Transcribe each record exactly as it appears.

Exercise material:
┌──

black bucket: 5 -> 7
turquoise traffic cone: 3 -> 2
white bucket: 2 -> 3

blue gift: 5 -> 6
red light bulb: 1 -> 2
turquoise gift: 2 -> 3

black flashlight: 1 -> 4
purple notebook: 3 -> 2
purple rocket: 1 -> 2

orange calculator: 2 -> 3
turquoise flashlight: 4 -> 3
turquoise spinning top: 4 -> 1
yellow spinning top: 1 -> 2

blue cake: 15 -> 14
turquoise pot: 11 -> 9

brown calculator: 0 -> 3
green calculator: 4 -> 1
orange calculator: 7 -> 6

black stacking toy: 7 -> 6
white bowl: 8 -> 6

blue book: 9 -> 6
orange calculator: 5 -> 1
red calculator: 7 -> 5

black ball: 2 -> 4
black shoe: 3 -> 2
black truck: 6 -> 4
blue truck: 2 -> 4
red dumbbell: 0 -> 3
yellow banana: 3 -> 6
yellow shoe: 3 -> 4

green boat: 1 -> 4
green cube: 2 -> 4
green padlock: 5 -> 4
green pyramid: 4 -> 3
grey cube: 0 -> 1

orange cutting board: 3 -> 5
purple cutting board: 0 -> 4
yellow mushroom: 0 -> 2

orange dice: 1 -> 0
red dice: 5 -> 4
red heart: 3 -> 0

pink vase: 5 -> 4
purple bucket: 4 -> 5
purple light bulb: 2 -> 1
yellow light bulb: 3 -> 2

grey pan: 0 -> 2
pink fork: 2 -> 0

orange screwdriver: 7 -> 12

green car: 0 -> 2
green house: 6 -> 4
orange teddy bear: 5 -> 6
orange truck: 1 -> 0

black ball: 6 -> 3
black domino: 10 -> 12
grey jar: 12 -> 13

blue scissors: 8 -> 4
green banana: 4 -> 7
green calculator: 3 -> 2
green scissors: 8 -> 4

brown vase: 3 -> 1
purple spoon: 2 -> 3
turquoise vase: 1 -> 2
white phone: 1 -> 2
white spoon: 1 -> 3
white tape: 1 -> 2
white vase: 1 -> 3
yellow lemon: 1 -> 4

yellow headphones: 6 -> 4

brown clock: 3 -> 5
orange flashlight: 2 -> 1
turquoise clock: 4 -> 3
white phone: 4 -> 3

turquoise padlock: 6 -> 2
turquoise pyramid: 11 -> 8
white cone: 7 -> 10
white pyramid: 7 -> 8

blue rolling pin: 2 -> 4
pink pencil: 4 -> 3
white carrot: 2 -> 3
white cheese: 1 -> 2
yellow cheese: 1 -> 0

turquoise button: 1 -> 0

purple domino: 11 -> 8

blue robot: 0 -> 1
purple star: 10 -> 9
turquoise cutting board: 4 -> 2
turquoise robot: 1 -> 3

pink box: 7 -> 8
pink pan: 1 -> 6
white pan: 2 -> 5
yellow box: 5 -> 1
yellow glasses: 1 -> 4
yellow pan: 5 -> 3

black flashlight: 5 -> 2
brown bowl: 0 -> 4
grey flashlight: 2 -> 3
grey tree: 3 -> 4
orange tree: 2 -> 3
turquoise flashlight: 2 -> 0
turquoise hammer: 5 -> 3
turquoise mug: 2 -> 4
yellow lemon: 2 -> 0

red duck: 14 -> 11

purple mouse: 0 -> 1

└──

Exercise solution:
black bucket: 5 -> 7
turquoise traffic cone: 3 -> 2
white bucket: 2 -> 3

blue gift: 5 -> 6
red light bulb: 1 -> 2
turquoise gift: 2 -> 3

black flashlight: 1 -> 4
purple notebook: 3 -> 2
purple rocket: 1 -> 2

orange calculator: 2 -> 3
turquoise flashlight: 4 -> 3
turquoise spinning top: 4 -> 1
yellow spinning top: 1 -> 2

blue cake: 15 -> 14
turquoise pot: 11 -> 9

brown calculator: 0 -> 3
green calculator: 4 -> 1
orange calculator: 7 -> 6

black stacking toy: 7 -> 6
white bowl: 8 -> 6

blue book: 9 -> 6
orange calculator: 5 -> 1
red calculator: 7 -> 5

black ball: 2 -> 4
black shoe: 3 -> 2
black truck: 6 -> 4
blue truck: 2 -> 4
red dumbbell: 0 -> 3
yellow banana: 3 -> 6
yellow shoe: 3 -> 4

green boat: 1 -> 4
green cube: 2 -> 4
green padlock: 5 -> 4
green pyramid: 4 -> 3
grey cube: 0 -> 1

orange cutting board: 3 -> 5
purple cutting board: 0 -> 4
yellow mushroom: 0 -> 2

orange dice: 1 -> 0
red dice: 5 -> 4
red heart: 3 -> 0

pink vase: 5 -> 4
purple bucket: 4 -> 5
purple light bulb: 2 -> 1
yellow light bulb: 3 -> 2

grey pan: 0 -> 2
pink fork: 2 -> 0

orange screwdriver: 7 -> 12

green car: 0 -> 2
green house: 6 -> 4
orange teddy bear: 5 -> 6
orange truck: 1 -> 0

black ball: 6 -> 3
black domino: 10 -> 12
grey jar: 12 -> 13

blue scissors: 8 -> 4
green banana: 4 -> 7
green calculator: 3 -> 2
green scissors: 8 -> 4

brown vase: 3 -> 1
purple spoon: 2 -> 3
turquoise vase: 1 -> 2
white phone: 1 -> 2
white spoon: 1 -> 3
white tape: 1 -> 2
white vase: 1 -> 3
yellow lemon: 1 -> 4

yellow headphones: 6 -> 4

brown clock: 3 -> 5
orange flashlight: 2 -> 1
turquoise clock: 4 -> 3
white phone: 4 -> 3

turquoise padlock: 6 -> 2
turquoise pyramid: 11 -> 8
white cone: 7 -> 10
white pyramid: 7 -> 8

blue rolling pin: 2 -> 4
pink pencil: 4 -> 3
white carrot: 2 -> 3
white cheese: 1 -> 2
yellow cheese: 1 -> 0

turquoise button: 1 -> 0

purple domino: 11 -> 8

blue robot: 0 -> 1
purple star: 10 -> 9
turquoise cutting board: 4 -> 2
turquoise robot: 1 -> 3

pink box: 7 -> 8
pink pan: 1 -> 6
white pan: 2 -> 5
yellow box: 5 -> 1
yellow glasses: 1 -> 4
yellow pan: 5 -> 3

black flashlight: 5 -> 2
brown bowl: 0 -> 4
grey flashlight: 2 -> 3
grey tree: 3 -> 4
orange tree: 2 -> 3
turquoise flashlight: 2 -> 0
turquoise hammer: 5 -> 3
turquoise mug: 2 -> 4
yellow lemon: 2 -> 0

red duck: 14 -> 11

purple mouse: 0 -> 1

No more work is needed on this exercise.